Before and after images:
========================================
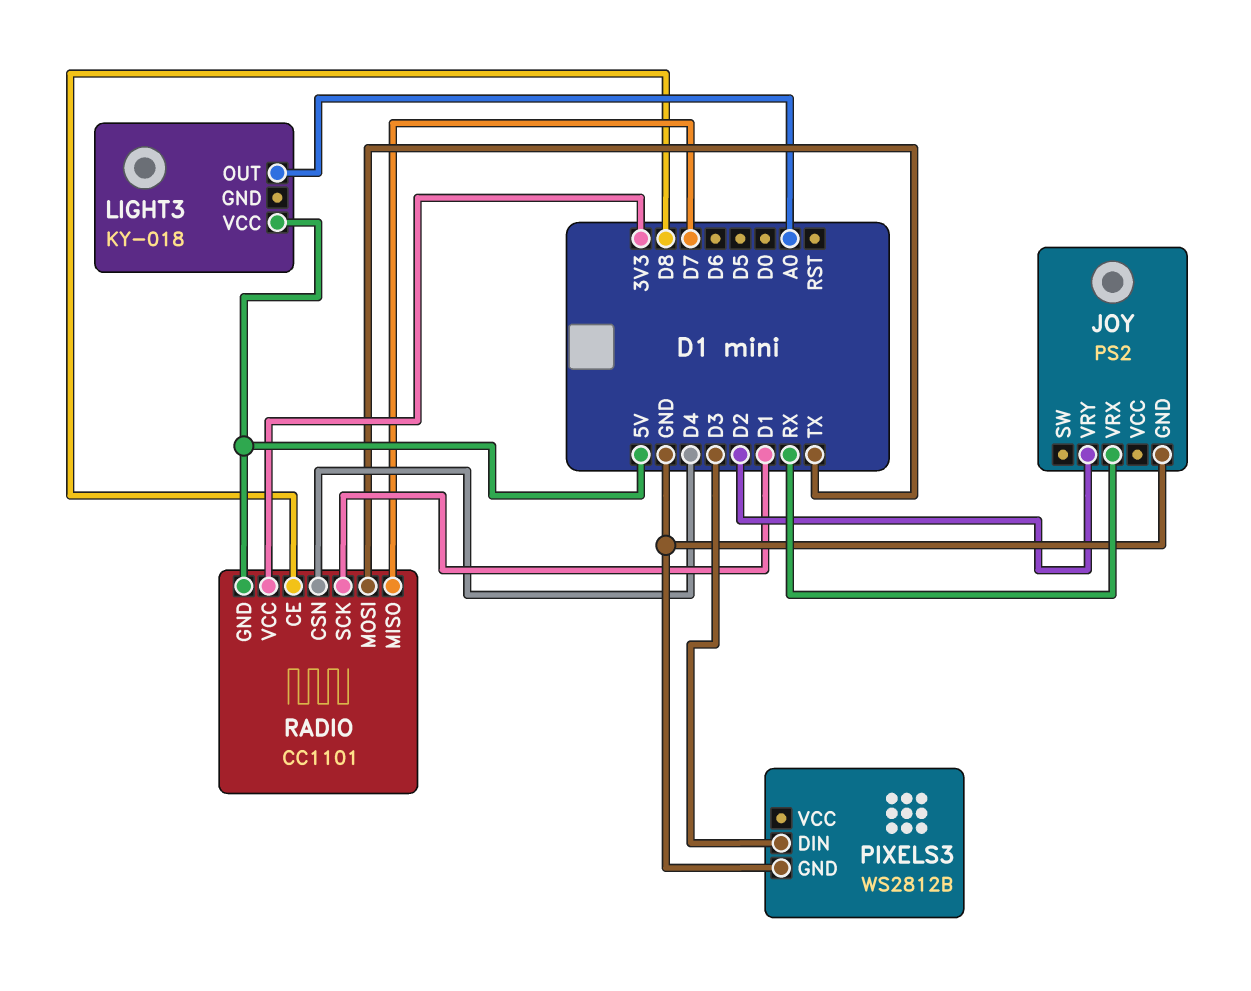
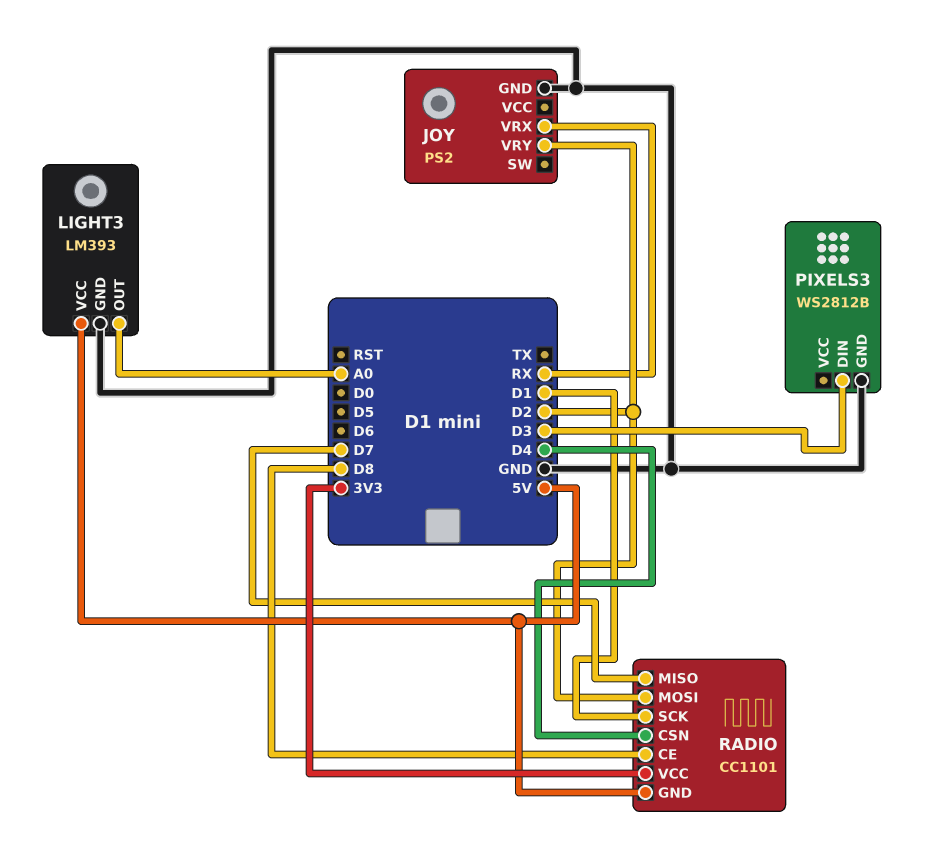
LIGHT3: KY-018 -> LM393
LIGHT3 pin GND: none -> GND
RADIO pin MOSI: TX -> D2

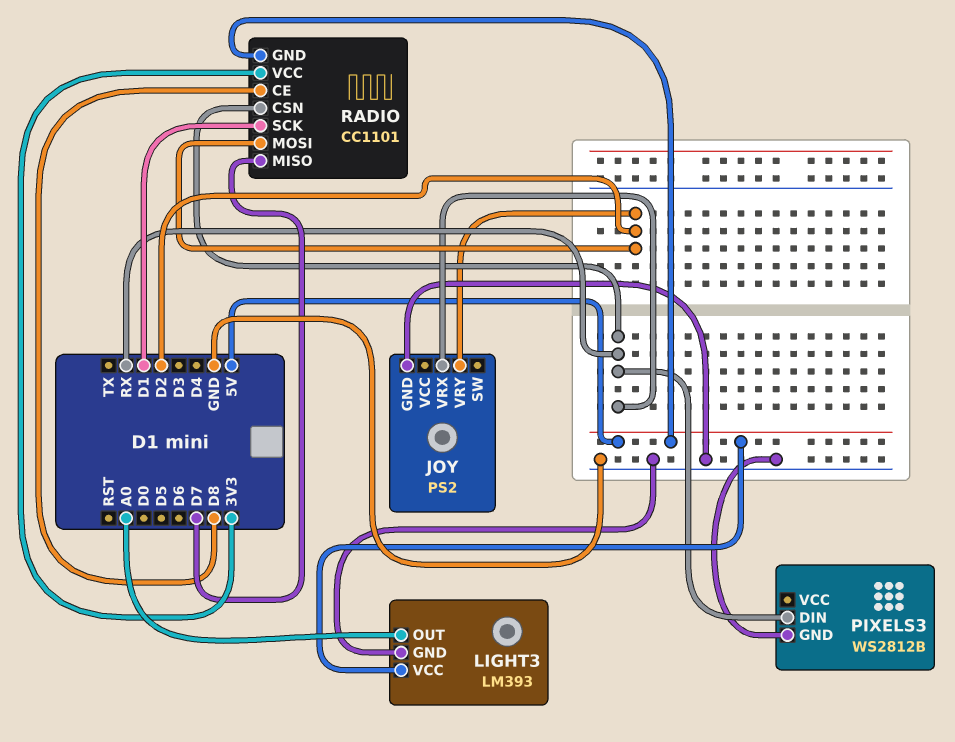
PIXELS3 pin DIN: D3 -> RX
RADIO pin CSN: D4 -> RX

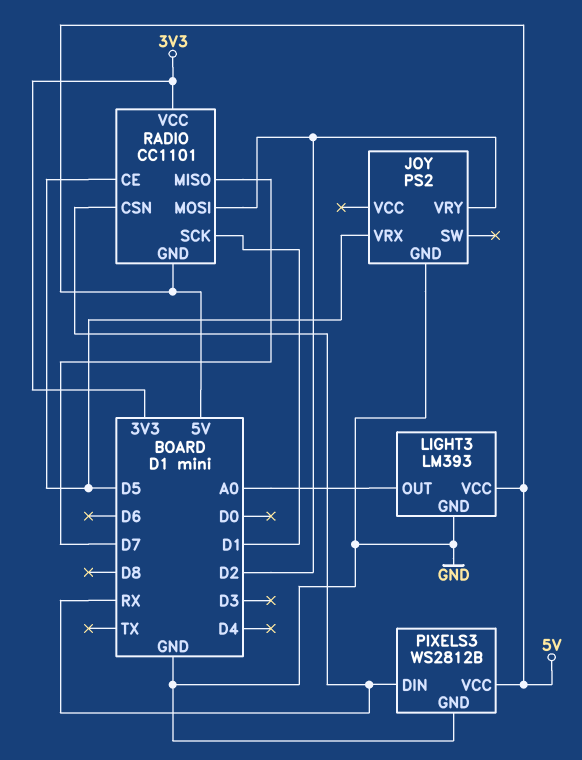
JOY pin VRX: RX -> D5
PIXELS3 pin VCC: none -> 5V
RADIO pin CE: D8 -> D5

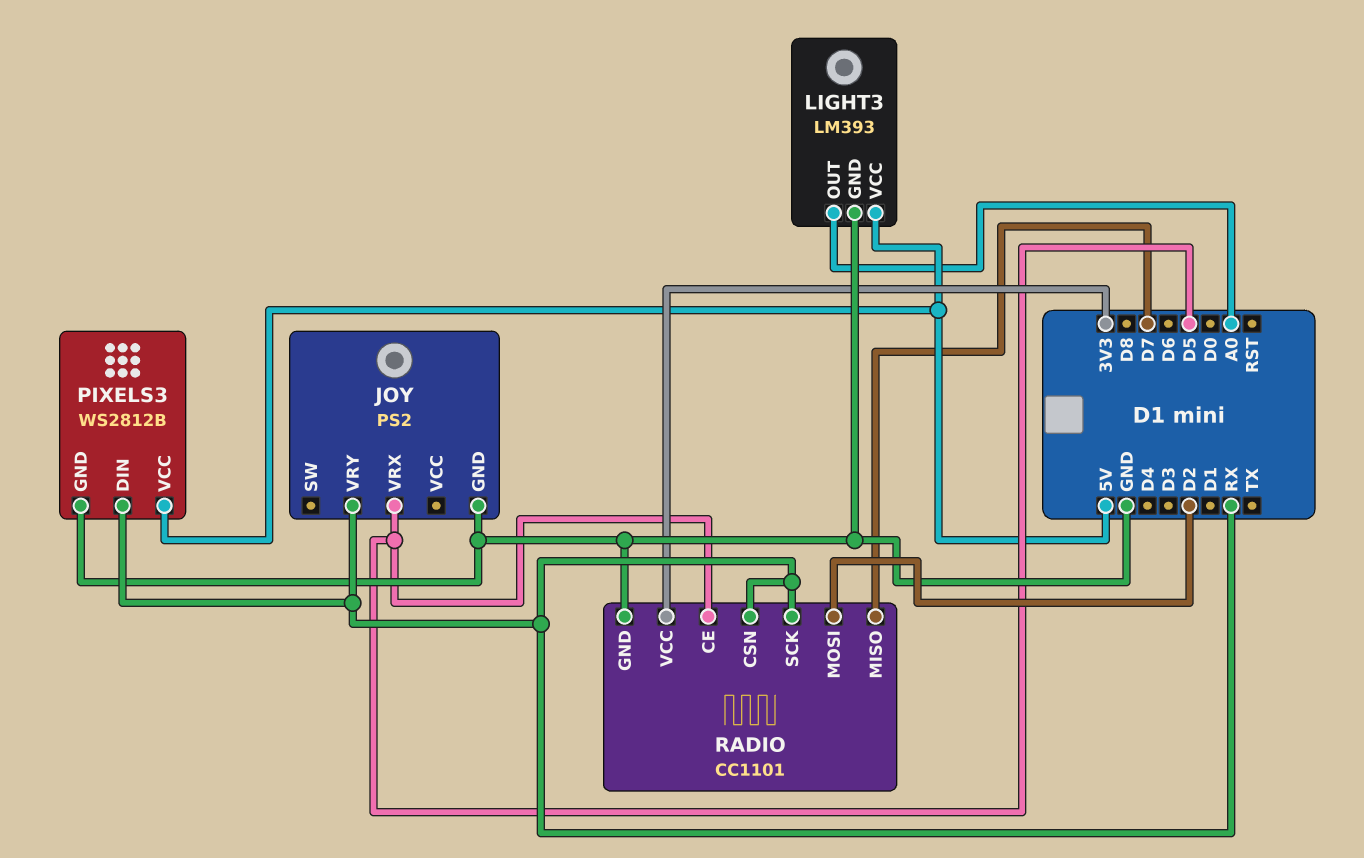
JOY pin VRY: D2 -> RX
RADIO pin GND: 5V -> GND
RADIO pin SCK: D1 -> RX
========================================
*What the exercise asks:*
Omitting the images, output each record precisely as written.

*Written response:*
LIGHT3: KY-018 -> LM393
LIGHT3 pin GND: none -> GND
RADIO pin MOSI: TX -> D2

PIXELS3 pin DIN: D3 -> RX
RADIO pin CSN: D4 -> RX

JOY pin VRX: RX -> D5
PIXELS3 pin VCC: none -> 5V
RADIO pin CE: D8 -> D5

JOY pin VRY: D2 -> RX
RADIO pin GND: 5V -> GND
RADIO pin SCK: D1 -> RX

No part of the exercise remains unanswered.